## [Data under study]
Content starts

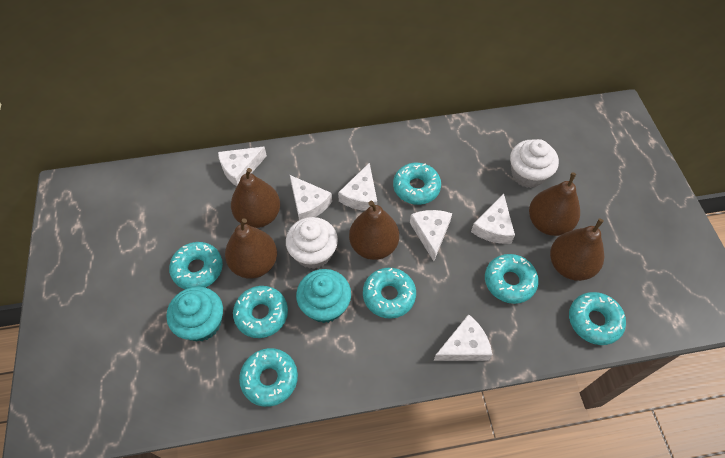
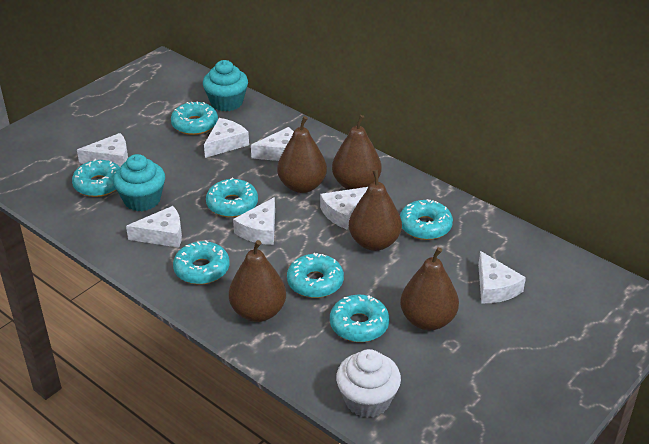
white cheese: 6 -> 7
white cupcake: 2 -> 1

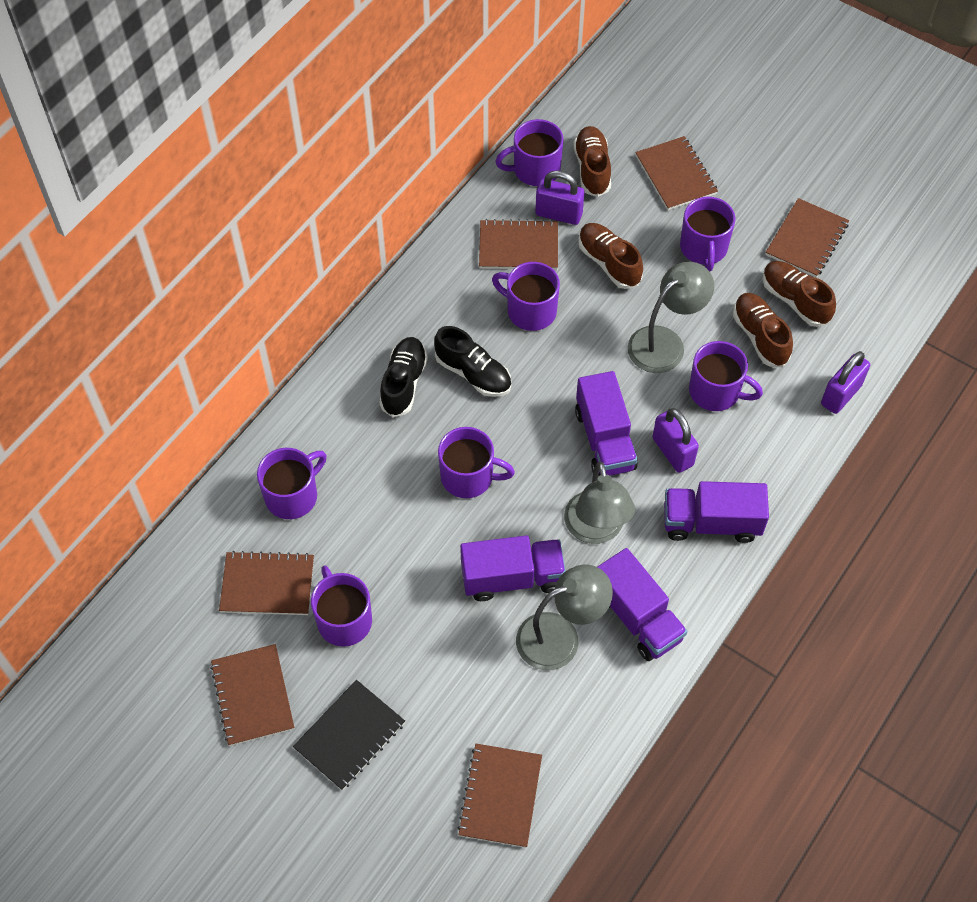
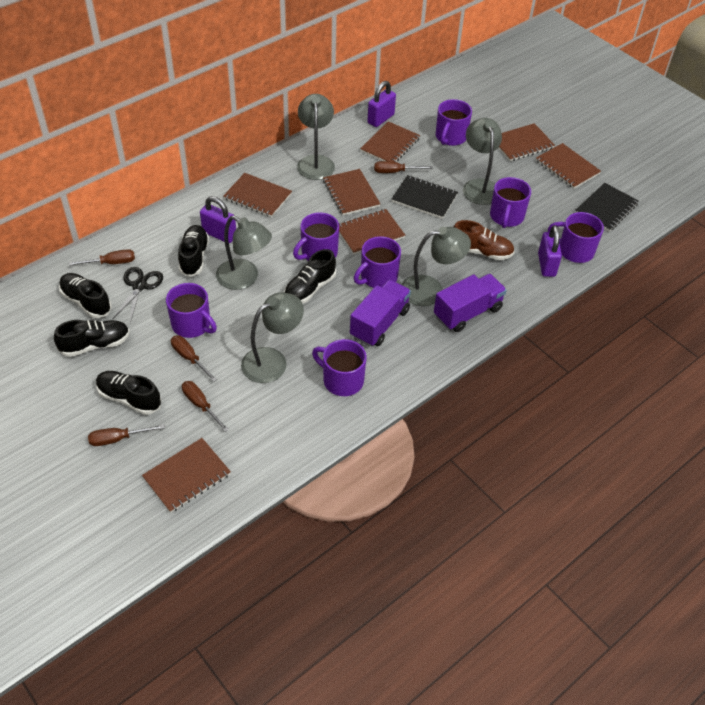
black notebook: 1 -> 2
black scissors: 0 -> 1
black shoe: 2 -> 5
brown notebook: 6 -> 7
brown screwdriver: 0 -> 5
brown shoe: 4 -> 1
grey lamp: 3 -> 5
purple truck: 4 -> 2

Content ends

## [Problem to solve]
Transcribe exactly, and only, the lines from the one with "white cupcake: 2 -> 1" through the final line of the data above. The pictures stay out.

## [Reply to the exercise]
white cupcake: 2 -> 1

black notebook: 1 -> 2
black scissors: 0 -> 1
black shoe: 2 -> 5
brown notebook: 6 -> 7
brown screwdriver: 0 -> 5
brown shoe: 4 -> 1
grey lamp: 3 -> 5
purple truck: 4 -> 2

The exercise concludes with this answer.